» BRIEF: I need the lines below from the one with "U33: NOR 74LS02" down to the one with "R104: 24k (GND, n6) -> 24k (5V, GND)" reproduced exactly, both ends included, and nothing else.

═══ TASK DATA ═══

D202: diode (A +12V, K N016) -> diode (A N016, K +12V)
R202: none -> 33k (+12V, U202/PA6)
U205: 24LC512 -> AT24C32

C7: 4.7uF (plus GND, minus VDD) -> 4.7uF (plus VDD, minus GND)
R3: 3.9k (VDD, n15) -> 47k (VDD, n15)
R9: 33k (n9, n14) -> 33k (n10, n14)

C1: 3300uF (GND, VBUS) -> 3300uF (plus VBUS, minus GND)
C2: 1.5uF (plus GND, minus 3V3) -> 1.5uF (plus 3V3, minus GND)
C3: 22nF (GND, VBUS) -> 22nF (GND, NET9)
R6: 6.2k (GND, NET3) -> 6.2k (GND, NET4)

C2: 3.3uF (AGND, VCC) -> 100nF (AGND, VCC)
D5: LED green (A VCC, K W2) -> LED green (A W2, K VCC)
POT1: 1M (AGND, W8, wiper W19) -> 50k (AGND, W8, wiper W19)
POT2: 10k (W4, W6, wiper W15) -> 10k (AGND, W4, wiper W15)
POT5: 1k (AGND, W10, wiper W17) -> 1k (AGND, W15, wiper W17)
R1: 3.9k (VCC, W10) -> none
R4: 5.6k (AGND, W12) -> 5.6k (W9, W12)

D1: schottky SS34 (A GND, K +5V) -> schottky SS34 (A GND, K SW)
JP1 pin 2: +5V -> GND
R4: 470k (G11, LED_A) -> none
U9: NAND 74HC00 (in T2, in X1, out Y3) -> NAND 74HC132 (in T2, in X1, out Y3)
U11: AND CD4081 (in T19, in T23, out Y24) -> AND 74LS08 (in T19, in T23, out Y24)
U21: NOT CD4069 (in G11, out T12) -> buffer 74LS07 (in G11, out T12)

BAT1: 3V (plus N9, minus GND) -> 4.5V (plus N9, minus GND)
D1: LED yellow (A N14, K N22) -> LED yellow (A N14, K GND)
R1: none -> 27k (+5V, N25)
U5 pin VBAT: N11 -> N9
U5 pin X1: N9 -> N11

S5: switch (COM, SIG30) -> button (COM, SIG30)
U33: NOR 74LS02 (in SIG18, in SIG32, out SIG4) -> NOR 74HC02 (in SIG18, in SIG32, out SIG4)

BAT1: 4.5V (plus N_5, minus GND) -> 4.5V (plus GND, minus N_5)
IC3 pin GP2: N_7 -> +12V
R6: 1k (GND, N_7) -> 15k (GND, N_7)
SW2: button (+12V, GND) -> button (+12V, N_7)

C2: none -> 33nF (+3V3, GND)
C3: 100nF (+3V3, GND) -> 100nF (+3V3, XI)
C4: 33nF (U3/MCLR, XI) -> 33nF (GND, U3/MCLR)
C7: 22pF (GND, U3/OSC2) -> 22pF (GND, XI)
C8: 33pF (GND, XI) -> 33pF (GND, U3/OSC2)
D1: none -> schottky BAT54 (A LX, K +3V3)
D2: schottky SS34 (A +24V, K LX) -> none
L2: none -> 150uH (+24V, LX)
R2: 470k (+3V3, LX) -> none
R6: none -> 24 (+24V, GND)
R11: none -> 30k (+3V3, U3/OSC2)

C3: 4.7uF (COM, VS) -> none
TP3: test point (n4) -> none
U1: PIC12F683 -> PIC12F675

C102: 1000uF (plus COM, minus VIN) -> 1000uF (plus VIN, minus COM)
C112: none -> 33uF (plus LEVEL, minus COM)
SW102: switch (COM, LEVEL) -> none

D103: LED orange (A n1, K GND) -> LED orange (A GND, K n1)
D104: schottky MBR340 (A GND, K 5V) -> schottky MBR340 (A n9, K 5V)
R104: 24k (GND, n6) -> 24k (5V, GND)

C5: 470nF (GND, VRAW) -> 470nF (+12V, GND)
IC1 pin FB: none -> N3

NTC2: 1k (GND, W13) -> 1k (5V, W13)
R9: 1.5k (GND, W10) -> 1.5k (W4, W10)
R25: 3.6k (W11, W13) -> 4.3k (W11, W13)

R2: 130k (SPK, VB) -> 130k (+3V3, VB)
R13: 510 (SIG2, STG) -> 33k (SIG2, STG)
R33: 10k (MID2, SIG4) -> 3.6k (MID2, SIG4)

═══

» SOLUTION TO THE EXERCISE:
U33: NOR 74LS02 (in SIG18, in SIG32, out SIG4) -> NOR 74HC02 (in SIG18, in SIG32, out SIG4)

BAT1: 4.5V (plus N_5, minus GND) -> 4.5V (plus GND, minus N_5)
IC3 pin GP2: N_7 -> +12V
R6: 1k (GND, N_7) -> 15k (GND, N_7)
SW2: button (+12V, GND) -> button (+12V, N_7)

C2: none -> 33nF (+3V3, GND)
C3: 100nF (+3V3, GND) -> 100nF (+3V3, XI)
C4: 33nF (U3/MCLR, XI) -> 33nF (GND, U3/MCLR)
C7: 22pF (GND, U3/OSC2) -> 22pF (GND, XI)
C8: 33pF (GND, XI) -> 33pF (GND, U3/OSC2)
D1: none -> schottky BAT54 (A LX, K +3V3)
D2: schottky SS34 (A +24V, K LX) -> none
L2: none -> 150uH (+24V, LX)
R2: 470k (+3V3, LX) -> none
R6: none -> 24 (+24V, GND)
R11: none -> 30k (+3V3, U3/OSC2)

C3: 4.7uF (COM, VS) -> none
TP3: test point (n4) -> none
U1: PIC12F683 -> PIC12F675

C102: 1000uF (plus COM, minus VIN) -> 1000uF (plus VIN, minus COM)
C112: none -> 33uF (plus LEVEL, minus COM)
SW102: switch (COM, LEVEL) -> none

D103: LED orange (A n1, K GND) -> LED orange (A GND, K n1)
D104: schottky MBR340 (A GND, K 5V) -> schottky MBR340 (A n9, K 5V)
R104: 24k (GND, n6) -> 24k (5V, GND)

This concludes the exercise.